» Assigned task
Write out, from the entries below, exactly the lines that run between the lines holding "The camera went 15" and "Someone rotated the orange", inclusive, and stop there.
*** Task material ***
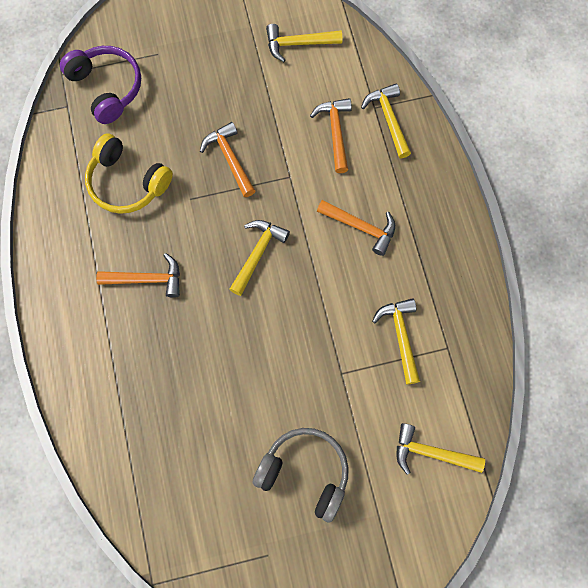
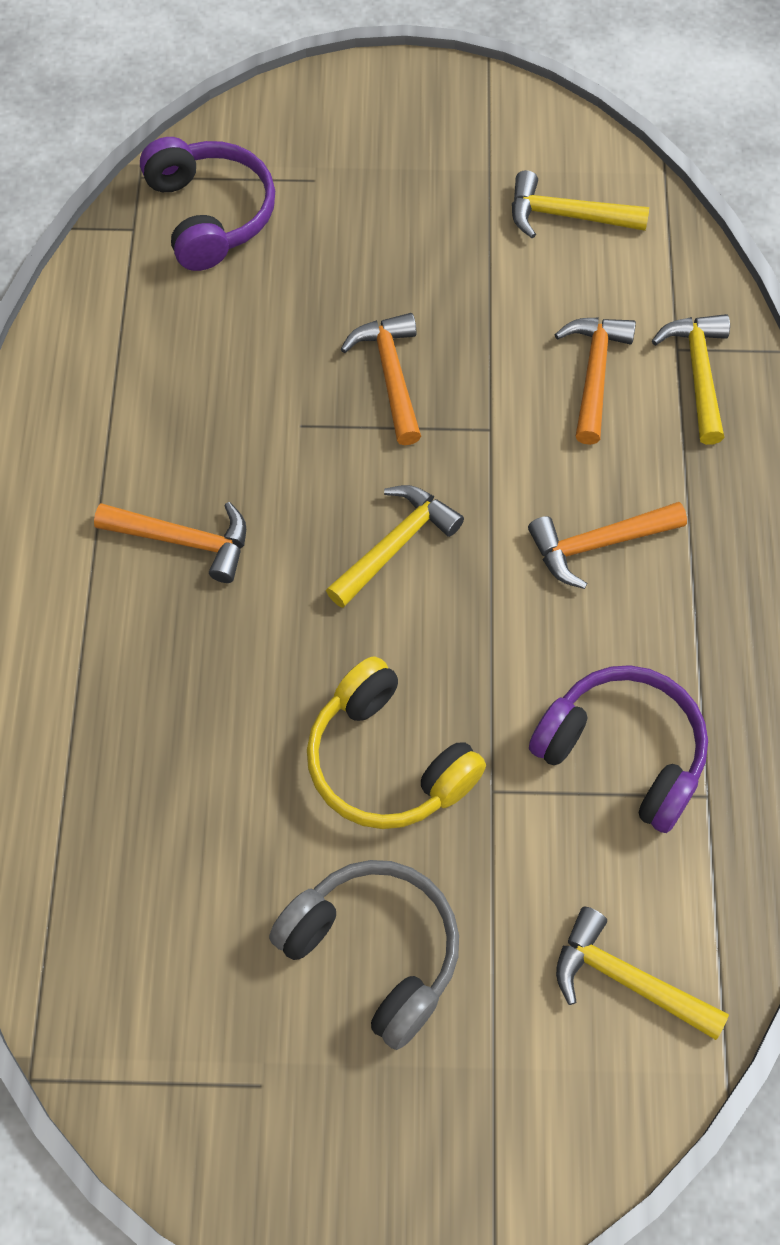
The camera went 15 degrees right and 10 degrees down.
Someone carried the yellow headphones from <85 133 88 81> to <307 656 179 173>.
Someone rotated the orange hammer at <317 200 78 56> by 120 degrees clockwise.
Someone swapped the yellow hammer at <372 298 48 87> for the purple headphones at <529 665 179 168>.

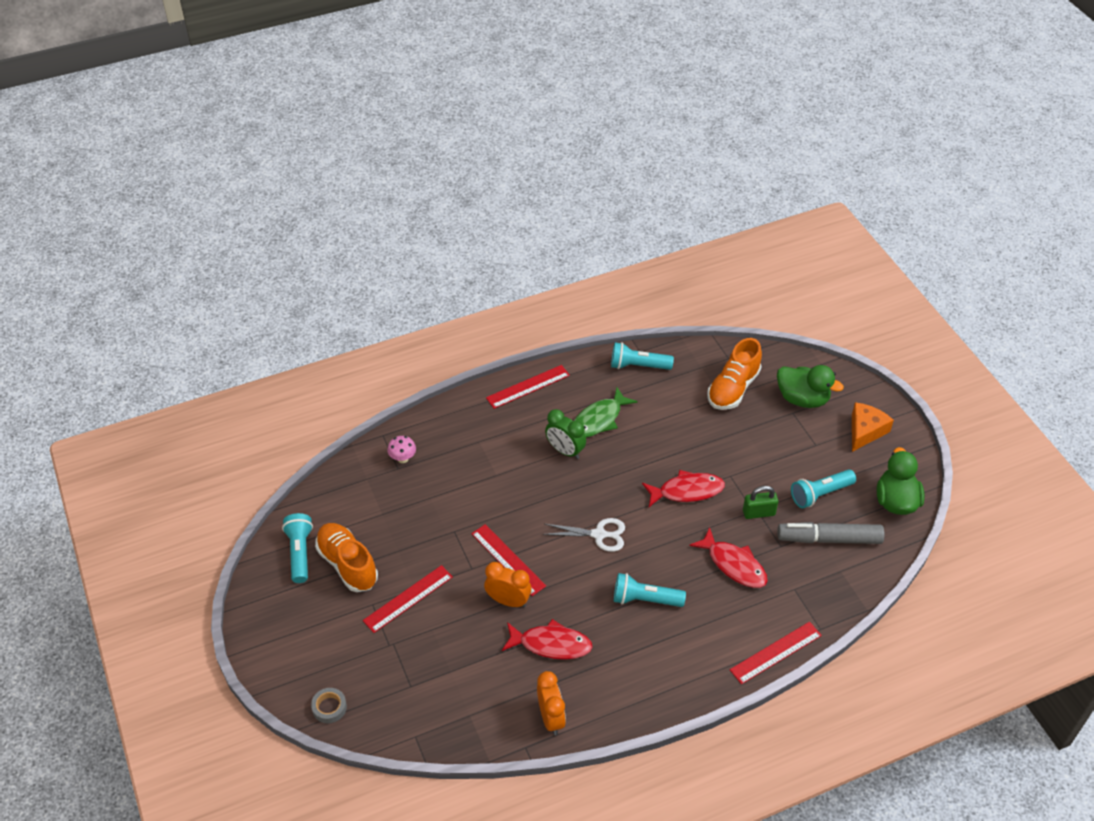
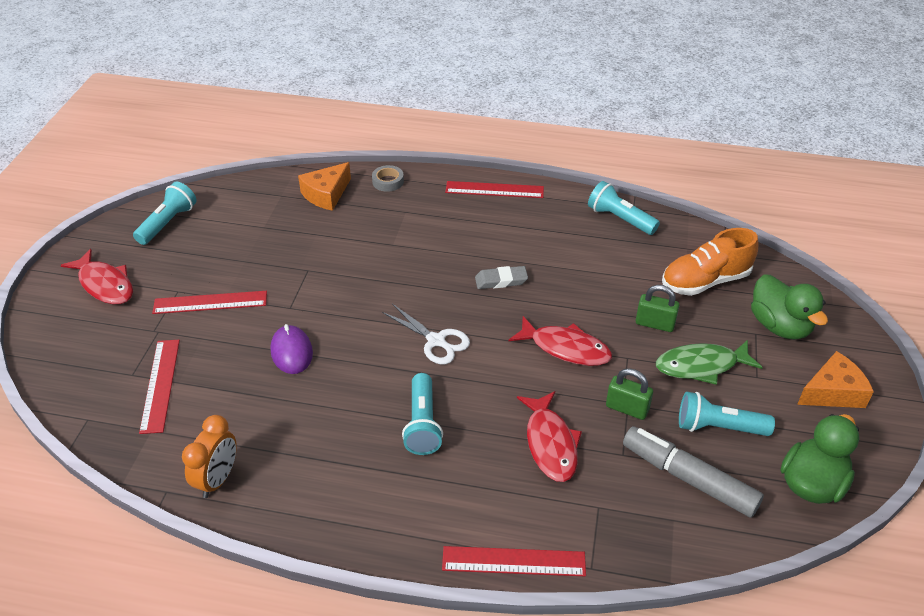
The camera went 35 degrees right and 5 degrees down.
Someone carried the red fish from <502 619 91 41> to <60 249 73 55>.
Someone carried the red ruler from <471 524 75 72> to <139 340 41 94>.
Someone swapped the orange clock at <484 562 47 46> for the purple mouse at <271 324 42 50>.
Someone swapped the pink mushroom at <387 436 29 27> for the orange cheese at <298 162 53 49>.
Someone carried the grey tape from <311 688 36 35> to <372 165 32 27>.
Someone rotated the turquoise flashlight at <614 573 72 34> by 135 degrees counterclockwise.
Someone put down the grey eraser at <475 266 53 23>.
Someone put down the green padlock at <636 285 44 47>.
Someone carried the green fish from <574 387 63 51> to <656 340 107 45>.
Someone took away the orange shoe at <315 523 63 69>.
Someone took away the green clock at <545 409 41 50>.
*** End of Task material ***
*** Task material ***
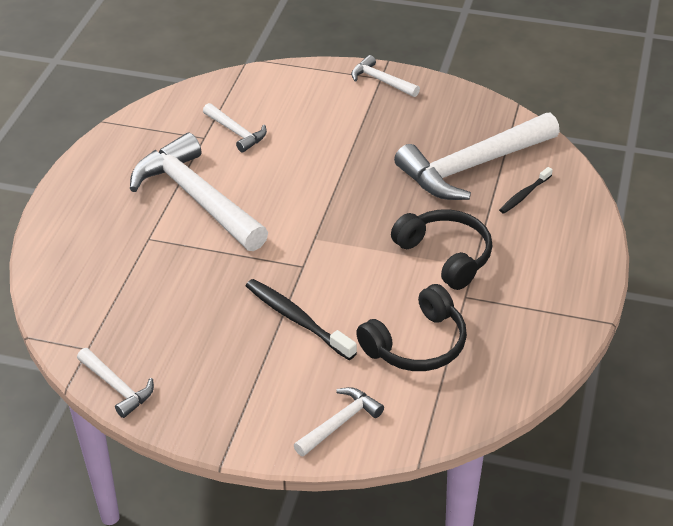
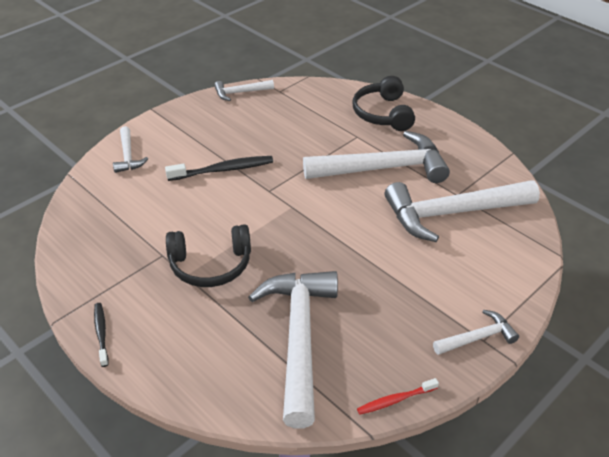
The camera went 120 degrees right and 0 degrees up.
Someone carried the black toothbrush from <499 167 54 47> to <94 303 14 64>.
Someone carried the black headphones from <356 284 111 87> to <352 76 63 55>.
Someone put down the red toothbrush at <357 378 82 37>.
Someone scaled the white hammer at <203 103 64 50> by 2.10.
*** End of Task material ***
» Finished exercise
The camera went 15 degrees right and 10 degrees down.
Someone carried the yellow headphones from <85 133 88 81> to <307 656 179 173>.
Someone rotated the orange hammer at <317 200 78 56> by 120 degrees clockwise.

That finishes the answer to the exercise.